WORKING DATA>

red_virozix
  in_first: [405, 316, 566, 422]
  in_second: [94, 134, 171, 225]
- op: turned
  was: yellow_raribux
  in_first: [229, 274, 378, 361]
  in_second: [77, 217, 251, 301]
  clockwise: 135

EXERCISE DESCRIPTION> Everything from the line containing "- op: turned" to the last line of the material above should be printed exactly, both ends included.

EXERCISE OUTPUT>
- op: turned
  was: yellow_raribux
  in_first: [229, 274, 378, 361]
  in_second: [77, 217, 251, 301]
  clockwise: 135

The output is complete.